● **COLLECTED DATA**:
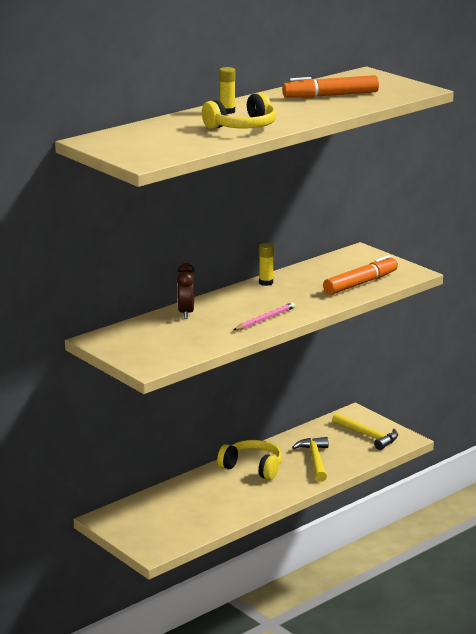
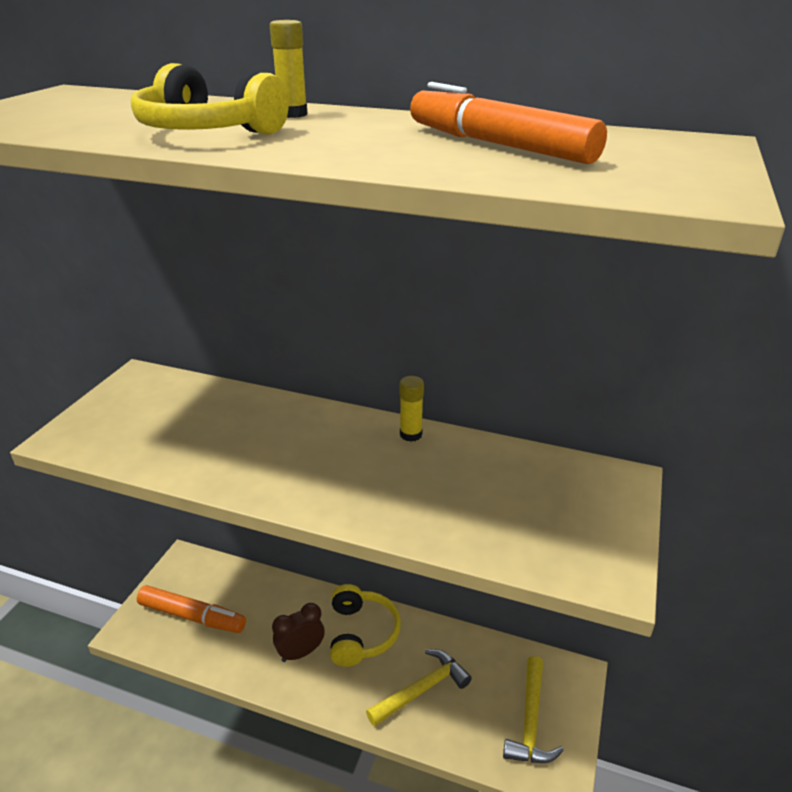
camera: 60 degrees right, 10 degrees up
(186, 313) = (256, 408): brown clock -> brown clock (301, 652)
(265, 319) = (278, 479): pink pencil -> none
(360, 283) = (498, 528): orange marker -> orange marker (192, 616)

● **DIRECTIONS FOR THIS TASK**: Print the material above exactly, skipping its images.

● **RESPONSE**:
camera: 60 degrees right, 10 degrees up
(186, 313) = (256, 408): brown clock -> brown clock (301, 652)
(265, 319) = (278, 479): pink pencil -> none
(360, 283) = (498, 528): orange marker -> orange marker (192, 616)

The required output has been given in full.